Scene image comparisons
☆ ☆ ☆ ☆

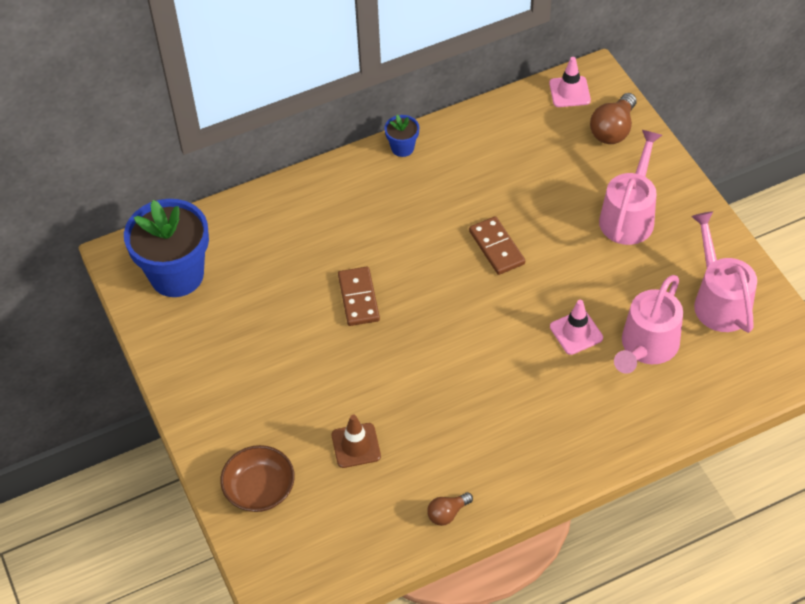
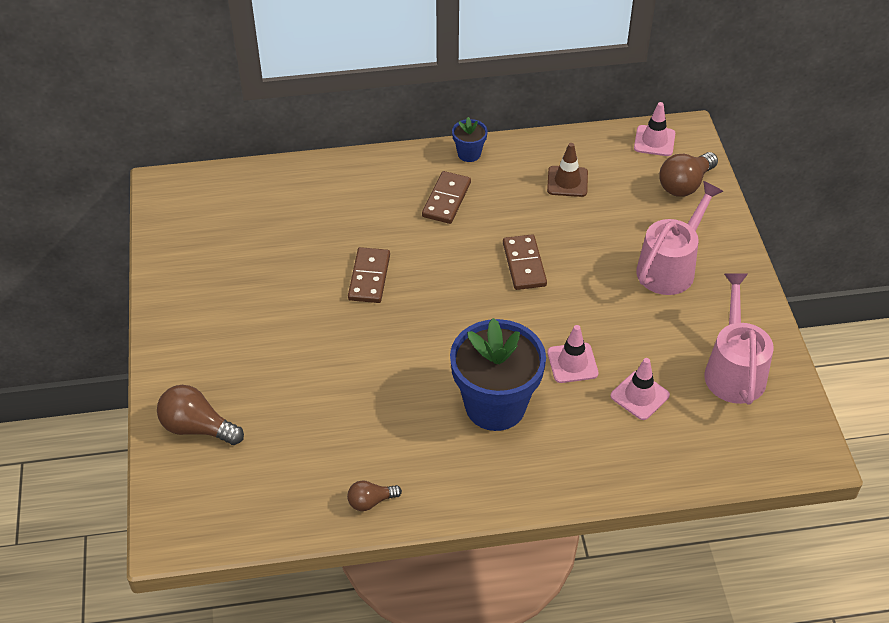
camera: 15 degrees right, 5 degrees down
(177, 275) = (207, 215): blue flower pot -> blue flower pot (495, 406)
(260, 489) = (197, 428): brown bowl -> brown light bulb
(356, 445) = (308, 412): brown traffic cone -> brown traffic cone (567, 181)
(400, 201) = (446, 200): none -> brown domino
(646, 347) = (639, 396): pink watering can -> pink traffic cone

☆ ☆ ☆ ☆

Copy task for the entries above: every line with the string "cone".

(356, 445) = (308, 412): brown traffic cone -> brown traffic cone (567, 181)
(646, 347) = (639, 396): pink watering can -> pink traffic cone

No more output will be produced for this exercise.